TASK GOAL.
The expected output is each line in the data below that includes the string "left".

____ DATA SUPPLIED

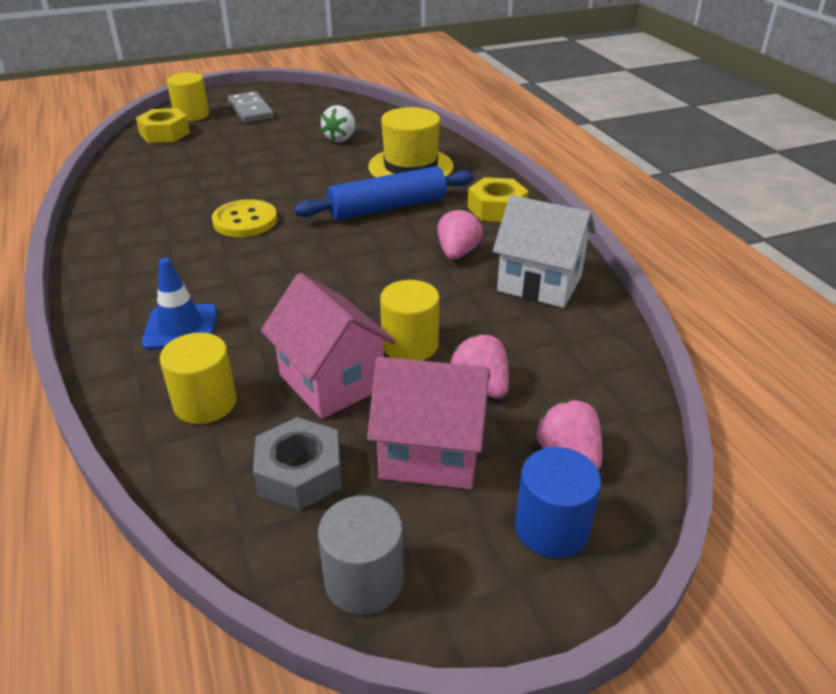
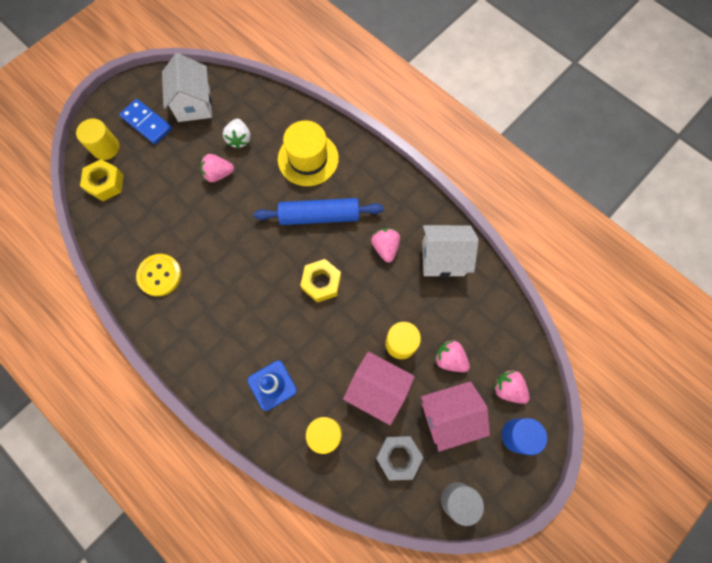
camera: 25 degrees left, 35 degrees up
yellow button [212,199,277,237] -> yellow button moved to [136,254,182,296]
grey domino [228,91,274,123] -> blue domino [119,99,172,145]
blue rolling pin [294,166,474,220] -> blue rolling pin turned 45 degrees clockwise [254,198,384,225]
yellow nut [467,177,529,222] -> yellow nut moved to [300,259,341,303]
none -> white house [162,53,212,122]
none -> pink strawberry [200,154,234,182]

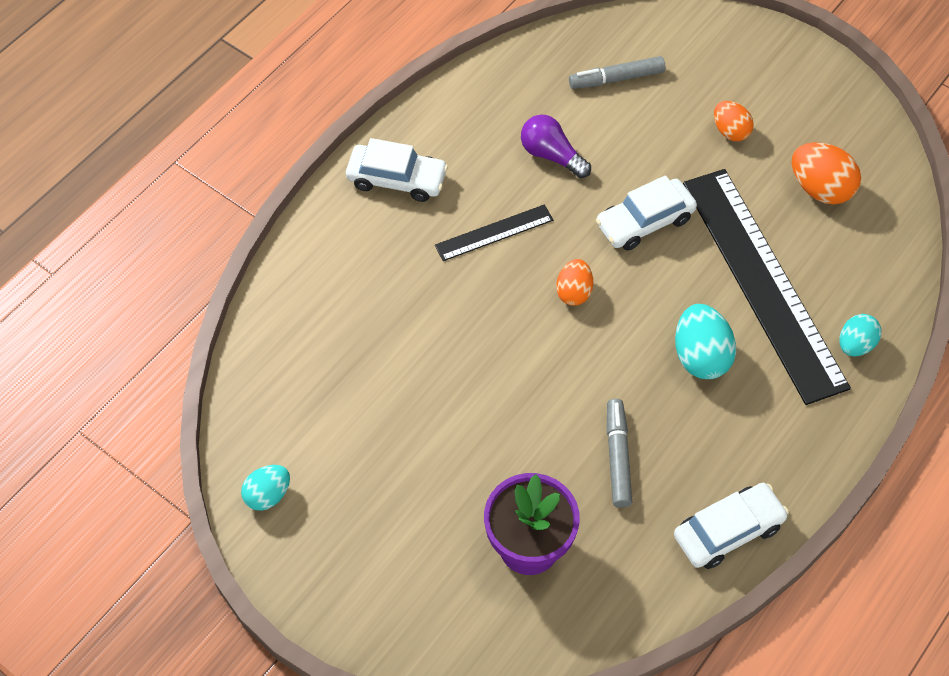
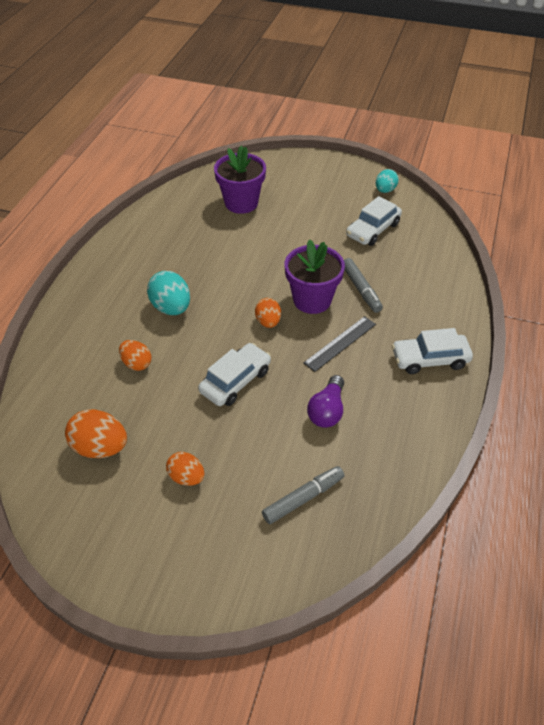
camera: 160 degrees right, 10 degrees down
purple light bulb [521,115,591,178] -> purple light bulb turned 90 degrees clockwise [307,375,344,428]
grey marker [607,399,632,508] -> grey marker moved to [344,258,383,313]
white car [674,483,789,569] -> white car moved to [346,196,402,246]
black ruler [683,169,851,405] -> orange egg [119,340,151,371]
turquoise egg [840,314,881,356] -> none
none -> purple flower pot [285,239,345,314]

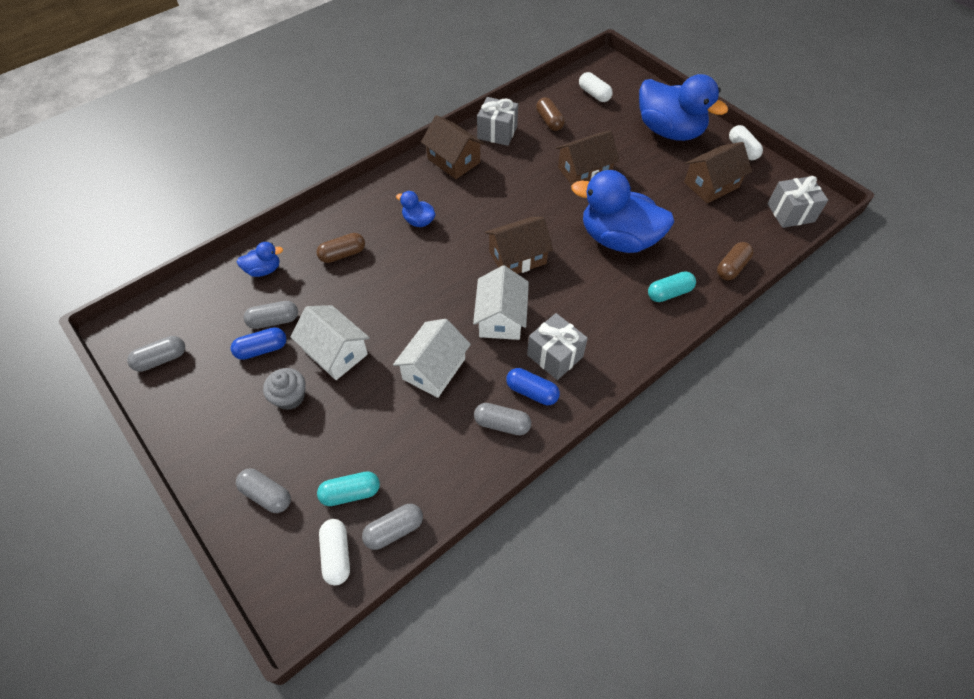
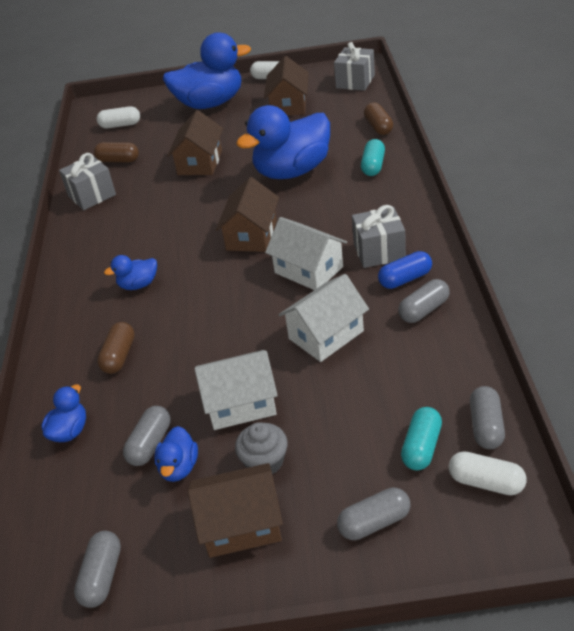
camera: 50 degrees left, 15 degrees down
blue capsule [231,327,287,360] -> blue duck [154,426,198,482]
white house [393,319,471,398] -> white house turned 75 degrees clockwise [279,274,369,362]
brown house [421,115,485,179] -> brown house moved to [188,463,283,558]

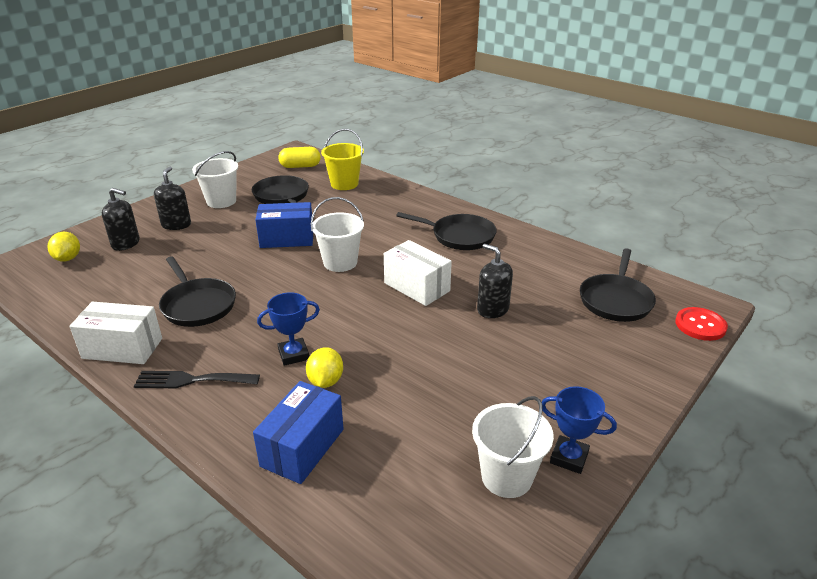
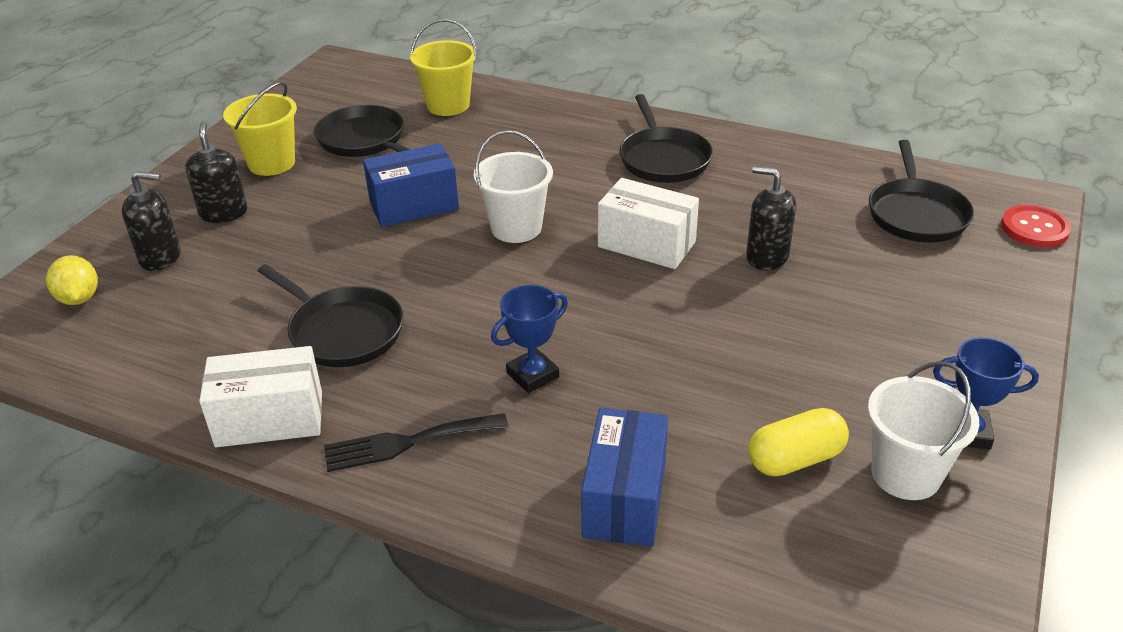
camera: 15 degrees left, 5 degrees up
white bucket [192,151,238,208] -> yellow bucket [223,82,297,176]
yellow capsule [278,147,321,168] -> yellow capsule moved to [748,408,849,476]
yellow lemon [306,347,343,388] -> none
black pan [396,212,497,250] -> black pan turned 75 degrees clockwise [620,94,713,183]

________
____ DATA SUPPLIED

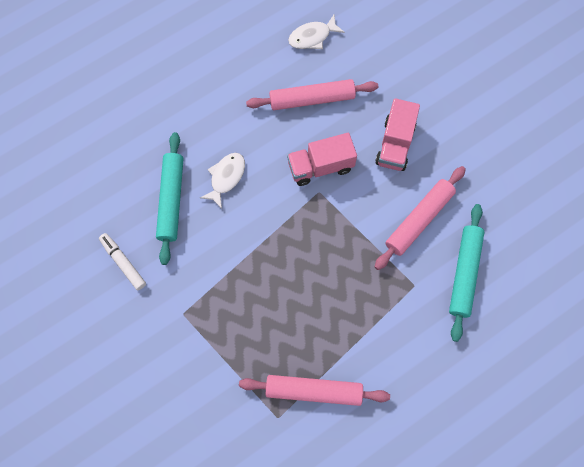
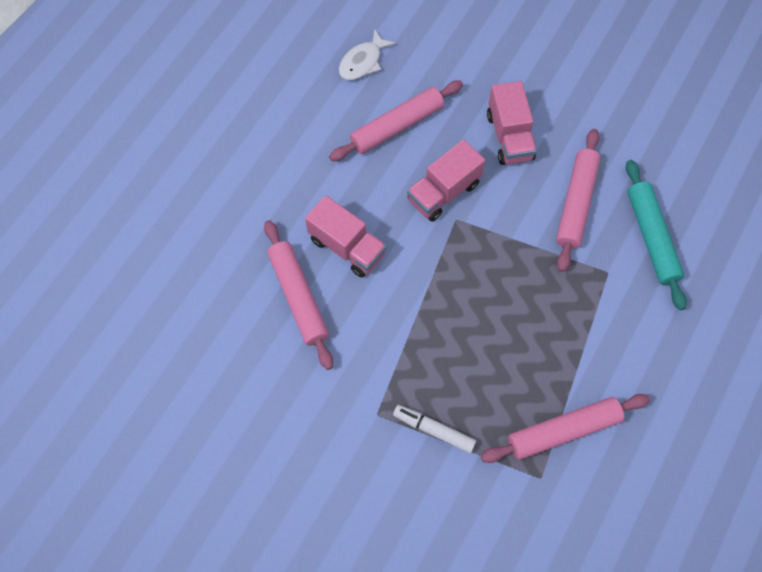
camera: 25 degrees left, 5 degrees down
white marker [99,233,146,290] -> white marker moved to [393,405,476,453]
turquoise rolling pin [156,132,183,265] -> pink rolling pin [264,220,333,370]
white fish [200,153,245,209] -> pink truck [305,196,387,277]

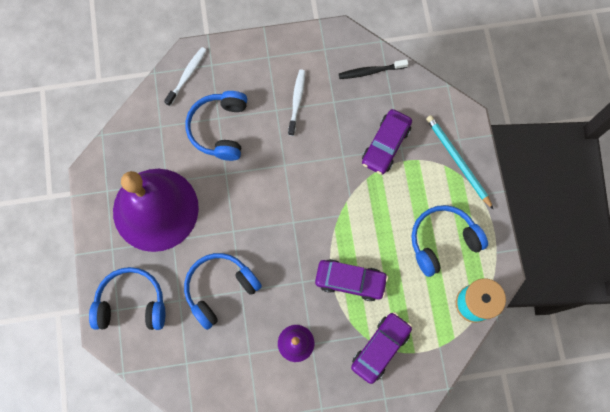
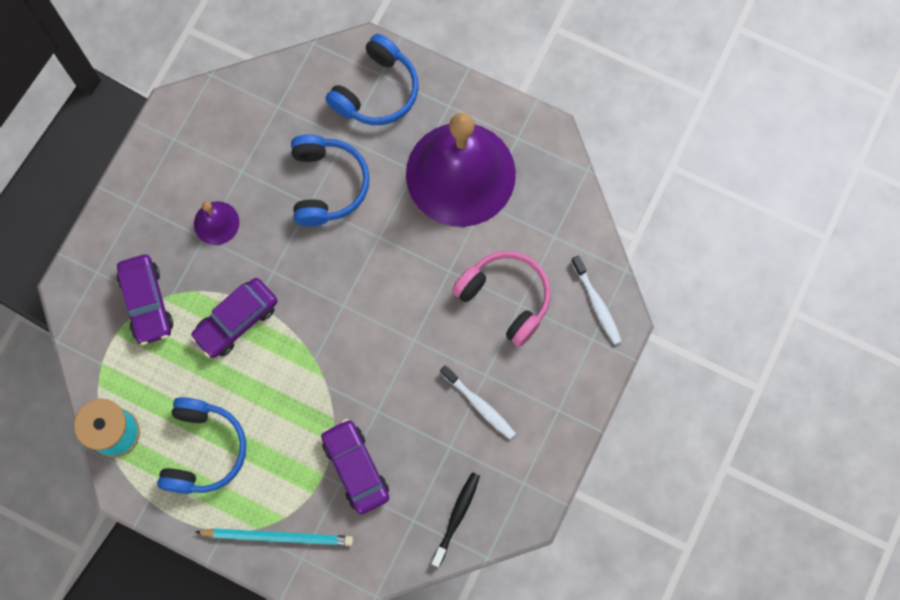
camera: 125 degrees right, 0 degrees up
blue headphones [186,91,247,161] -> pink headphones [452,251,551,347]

________
____ DATA SUPPLIED

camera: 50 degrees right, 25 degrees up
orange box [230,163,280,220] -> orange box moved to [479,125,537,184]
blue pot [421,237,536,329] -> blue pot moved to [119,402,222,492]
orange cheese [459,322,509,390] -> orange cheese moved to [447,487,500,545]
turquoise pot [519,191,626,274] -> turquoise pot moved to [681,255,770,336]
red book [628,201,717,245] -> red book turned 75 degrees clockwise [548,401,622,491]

________

EXERCISE OUTPUT.
camera: 25 degrees left, 35 degrees up
camera: 50 degrees left, 15 degrees down
camera: 15 degrees left, 5 degrees up
camera: 25 degrees left, 5 degrees down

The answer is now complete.